◆ Prompt
Images are to be left out when the records below are printed word for word.

[Start of section]

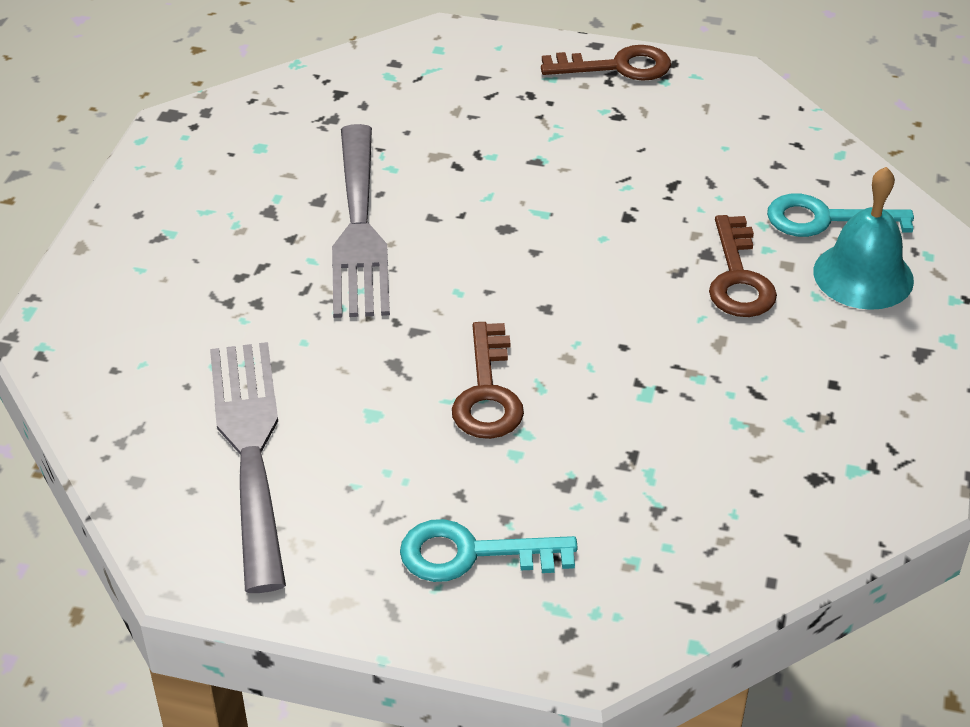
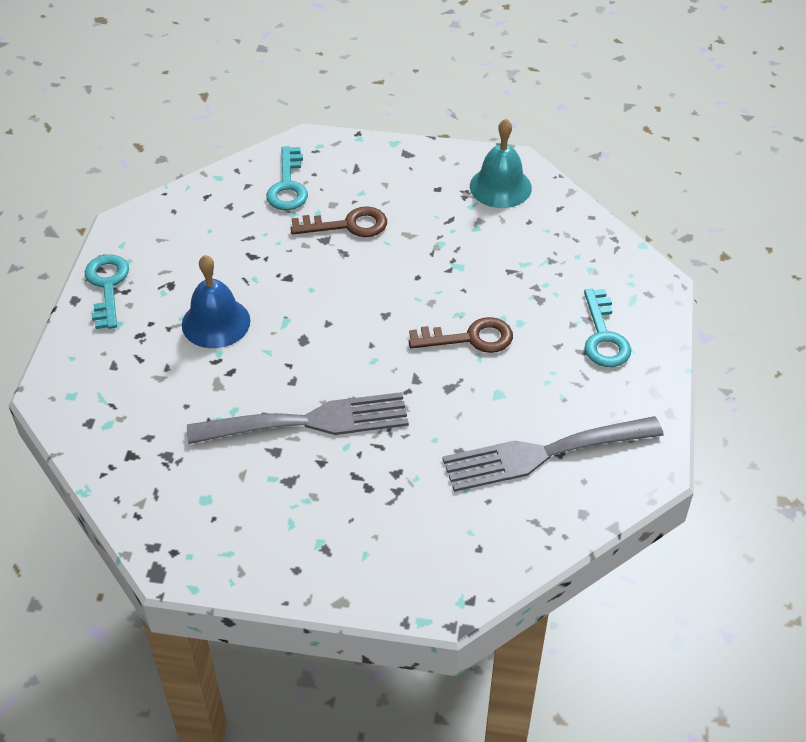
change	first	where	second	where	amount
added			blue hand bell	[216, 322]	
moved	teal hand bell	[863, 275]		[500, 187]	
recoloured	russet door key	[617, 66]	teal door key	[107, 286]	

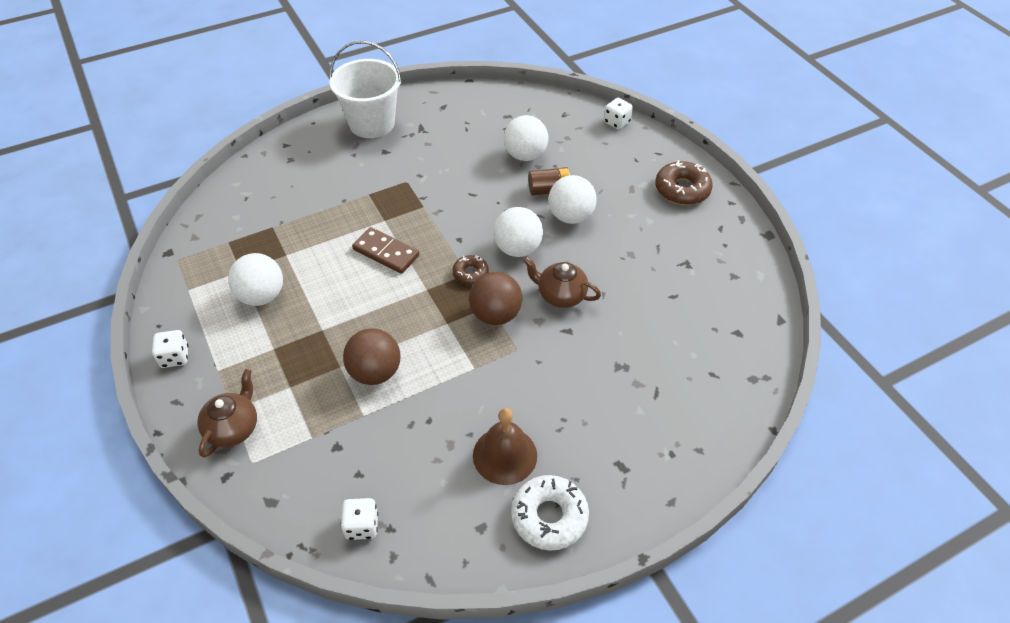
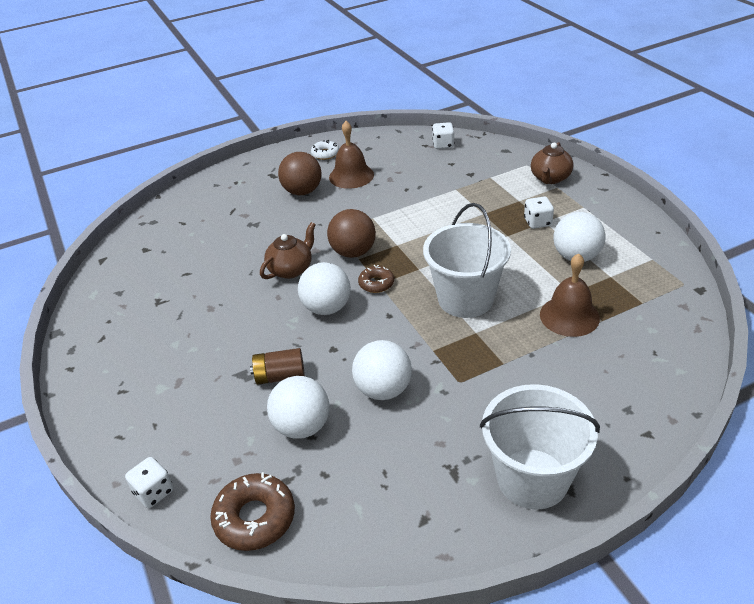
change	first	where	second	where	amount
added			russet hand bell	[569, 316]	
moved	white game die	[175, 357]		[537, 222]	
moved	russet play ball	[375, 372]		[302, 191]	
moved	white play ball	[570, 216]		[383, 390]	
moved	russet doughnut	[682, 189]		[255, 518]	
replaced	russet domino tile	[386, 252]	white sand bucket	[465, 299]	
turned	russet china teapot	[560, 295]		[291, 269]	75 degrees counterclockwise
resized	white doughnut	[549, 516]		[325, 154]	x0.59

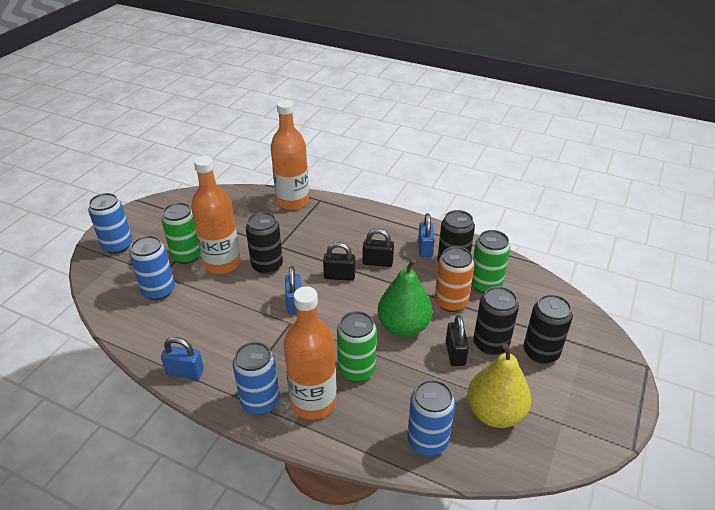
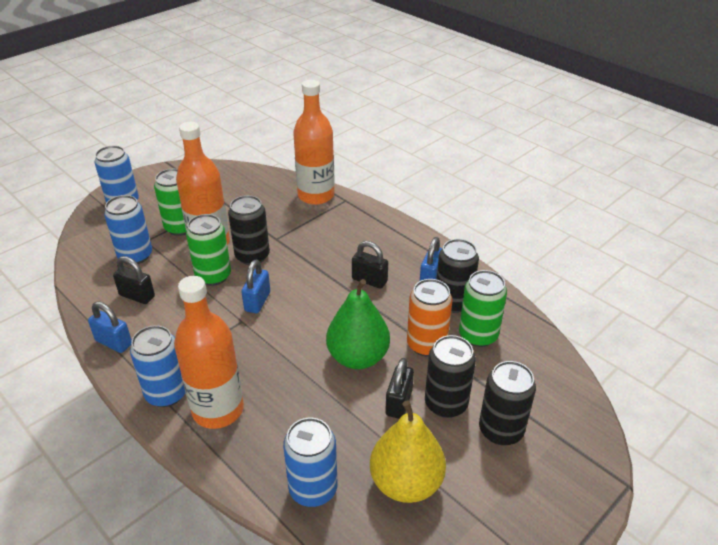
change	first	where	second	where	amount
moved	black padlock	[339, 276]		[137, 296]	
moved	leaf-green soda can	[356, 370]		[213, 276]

[End of section]

◆ Solution to the exercise
change	first	where	second	where	amount
added			blue hand bell	[216, 322]	
moved	teal hand bell	[863, 275]		[500, 187]	
recoloured	russet door key	[617, 66]	teal door key	[107, 286]	

change	first	where	second	where	amount
added			russet hand bell	[569, 316]	
moved	white game die	[175, 357]		[537, 222]	
moved	russet play ball	[375, 372]		[302, 191]	
moved	white play ball	[570, 216]		[383, 390]	
moved	russet doughnut	[682, 189]		[255, 518]	
replaced	russet domino tile	[386, 252]	white sand bucket	[465, 299]	
turned	russet china teapot	[560, 295]		[291, 269]	75 degrees counterclockwise
resized	white doughnut	[549, 516]		[325, 154]	x0.59

change	first	where	second	where	amount
moved	black padlock	[339, 276]		[137, 296]	
moved	leaf-green soda can	[356, 370]		[213, 276]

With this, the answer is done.